Exercise: Search the entries below for "degrees", and copy each line where it appears.

Source records:
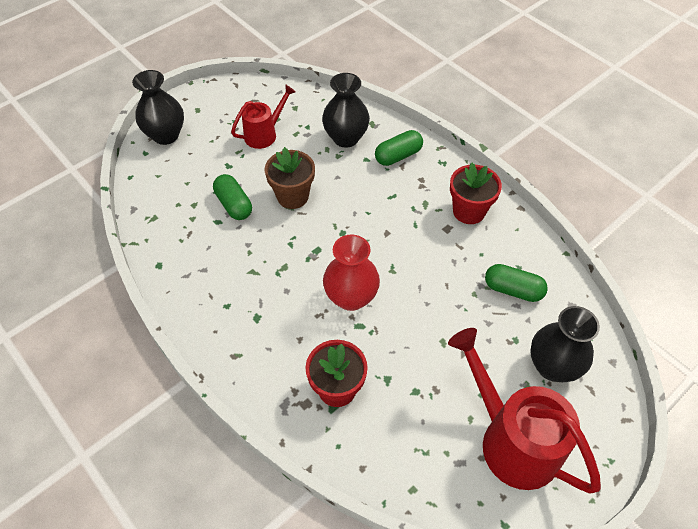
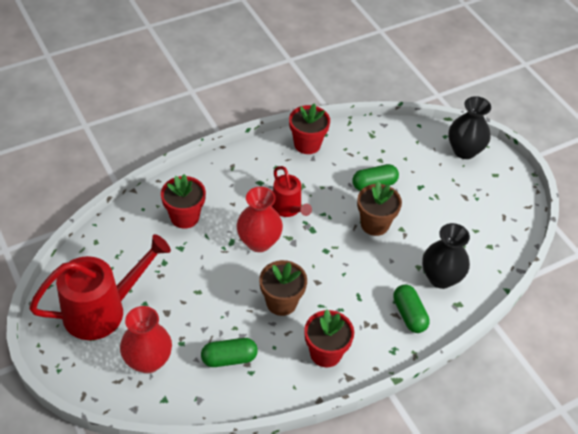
camera: 100 degrees right, 5 degrees down
(180, 280) = (307, 144): none -> red flower pot
(264, 134) = (456, 217): red watering can -> red watering can (288, 209)
(425, 259) = (281, 302): none -> brown flower pot
(513, 290) = (229, 358): green capsule -> green capsule turned 45 degrees clockwise
(552, 366) = (148, 361): black vase -> red vase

Answer box:
camera: 100 degrees right, 5 degrees down
(513, 290) = (229, 358): green capsule -> green capsule turned 45 degrees clockwise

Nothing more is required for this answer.